If a line in the following entries contains the string "turquoise", it counts toward the total; report only that total.

[Supplied entries Boundary: Start]

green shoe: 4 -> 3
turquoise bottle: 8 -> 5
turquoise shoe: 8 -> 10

[Supplied entries Boundary: End]
[Supplied entries Boundary: Start]

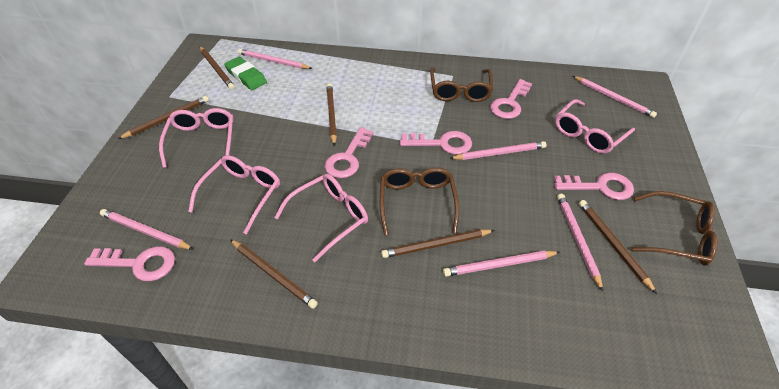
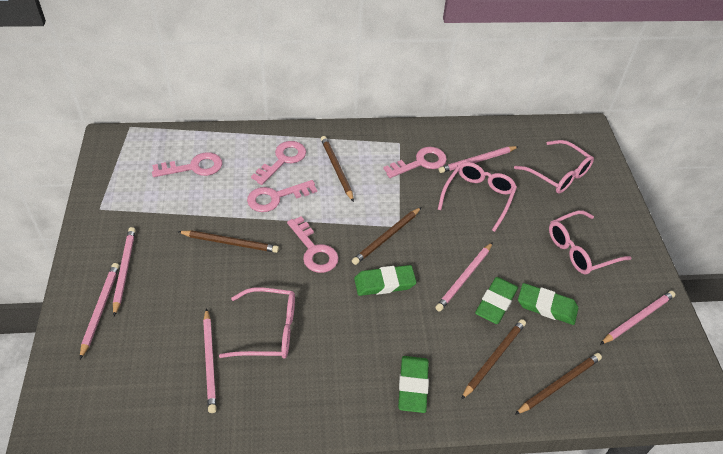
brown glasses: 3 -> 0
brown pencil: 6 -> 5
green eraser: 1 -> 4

[Supplied entries Boundary: End]
[Supplied entries Boundary: Start]

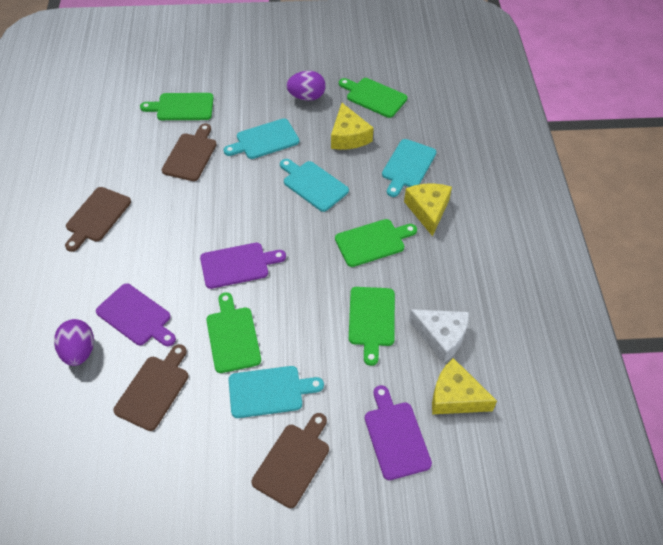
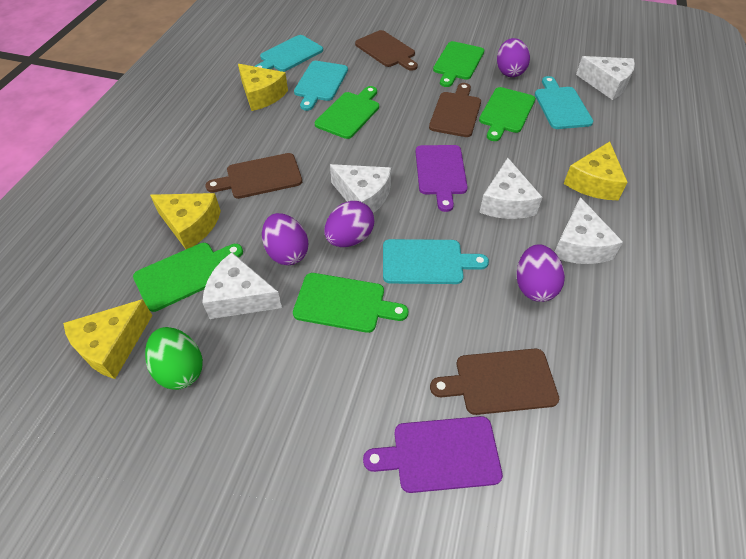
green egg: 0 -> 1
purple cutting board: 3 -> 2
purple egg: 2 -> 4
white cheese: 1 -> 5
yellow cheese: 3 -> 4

[Supplied entries Boundary: End]

#### Finished task:
2